═════ Excerpted records ═════

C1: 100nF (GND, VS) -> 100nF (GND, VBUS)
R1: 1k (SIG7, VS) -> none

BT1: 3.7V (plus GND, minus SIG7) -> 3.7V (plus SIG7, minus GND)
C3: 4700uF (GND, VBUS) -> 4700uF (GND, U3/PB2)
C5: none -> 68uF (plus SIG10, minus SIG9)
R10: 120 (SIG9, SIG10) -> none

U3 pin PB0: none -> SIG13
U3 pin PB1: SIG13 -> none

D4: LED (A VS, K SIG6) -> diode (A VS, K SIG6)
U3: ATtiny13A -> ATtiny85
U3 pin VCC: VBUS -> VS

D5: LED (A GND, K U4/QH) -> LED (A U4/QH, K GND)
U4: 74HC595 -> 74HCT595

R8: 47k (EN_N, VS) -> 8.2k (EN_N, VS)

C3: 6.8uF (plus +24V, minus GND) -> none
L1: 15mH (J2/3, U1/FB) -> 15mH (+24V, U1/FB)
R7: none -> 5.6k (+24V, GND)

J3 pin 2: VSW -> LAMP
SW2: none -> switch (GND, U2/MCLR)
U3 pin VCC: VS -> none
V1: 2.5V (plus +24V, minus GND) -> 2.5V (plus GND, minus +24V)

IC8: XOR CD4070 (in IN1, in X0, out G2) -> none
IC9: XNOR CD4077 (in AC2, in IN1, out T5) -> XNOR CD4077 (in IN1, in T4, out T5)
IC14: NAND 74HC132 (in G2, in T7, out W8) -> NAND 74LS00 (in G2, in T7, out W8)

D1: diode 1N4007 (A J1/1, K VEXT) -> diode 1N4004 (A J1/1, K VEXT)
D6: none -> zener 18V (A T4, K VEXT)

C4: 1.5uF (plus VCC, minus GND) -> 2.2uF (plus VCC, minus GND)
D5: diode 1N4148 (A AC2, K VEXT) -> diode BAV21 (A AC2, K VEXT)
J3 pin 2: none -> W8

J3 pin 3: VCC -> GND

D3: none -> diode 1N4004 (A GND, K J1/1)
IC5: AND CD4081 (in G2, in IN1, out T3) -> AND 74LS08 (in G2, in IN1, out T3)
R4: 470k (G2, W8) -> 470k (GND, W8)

═════

For every entry above, write out an exact copy.

- **Solved exercise**
C1: 100nF (GND, VS) -> 100nF (GND, VBUS)
R1: 1k (SIG7, VS) -> none

BT1: 3.7V (plus GND, minus SIG7) -> 3.7V (plus SIG7, minus GND)
C3: 4700uF (GND, VBUS) -> 4700uF (GND, U3/PB2)
C5: none -> 68uF (plus SIG10, minus SIG9)
R10: 120 (SIG9, SIG10) -> none

U3 pin PB0: none -> SIG13
U3 pin PB1: SIG13 -> none

D4: LED (A VS, K SIG6) -> diode (A VS, K SIG6)
U3: ATtiny13A -> ATtiny85
U3 pin VCC: VBUS -> VS

D5: LED (A GND, K U4/QH) -> LED (A U4/QH, K GND)
U4: 74HC595 -> 74HCT595

R8: 47k (EN_N, VS) -> 8.2k (EN_N, VS)

C3: 6.8uF (plus +24V, minus GND) -> none
L1: 15mH (J2/3, U1/FB) -> 15mH (+24V, U1/FB)
R7: none -> 5.6k (+24V, GND)

J3 pin 2: VSW -> LAMP
SW2: none -> switch (GND, U2/MCLR)
U3 pin VCC: VS -> none
V1: 2.5V (plus +24V, minus GND) -> 2.5V (plus GND, minus +24V)

IC8: XOR CD4070 (in IN1, in X0, out G2) -> none
IC9: XNOR CD4077 (in AC2, in IN1, out T5) -> XNOR CD4077 (in IN1, in T4, out T5)
IC14: NAND 74HC132 (in G2, in T7, out W8) -> NAND 74LS00 (in G2, in T7, out W8)

D1: diode 1N4007 (A J1/1, K VEXT) -> diode 1N4004 (A J1/1, K VEXT)
D6: none -> zener 18V (A T4, K VEXT)

C4: 1.5uF (plus VCC, minus GND) -> 2.2uF (plus VCC, minus GND)
D5: diode 1N4148 (A AC2, K VEXT) -> diode BAV21 (A AC2, K VEXT)
J3 pin 2: none -> W8

J3 pin 3: VCC -> GND

D3: none -> diode 1N4004 (A GND, K J1/1)
IC5: AND CD4081 (in G2, in IN1, out T3) -> AND 74LS08 (in G2, in IN1, out T3)
R4: 470k (G2, W8) -> 470k (GND, W8)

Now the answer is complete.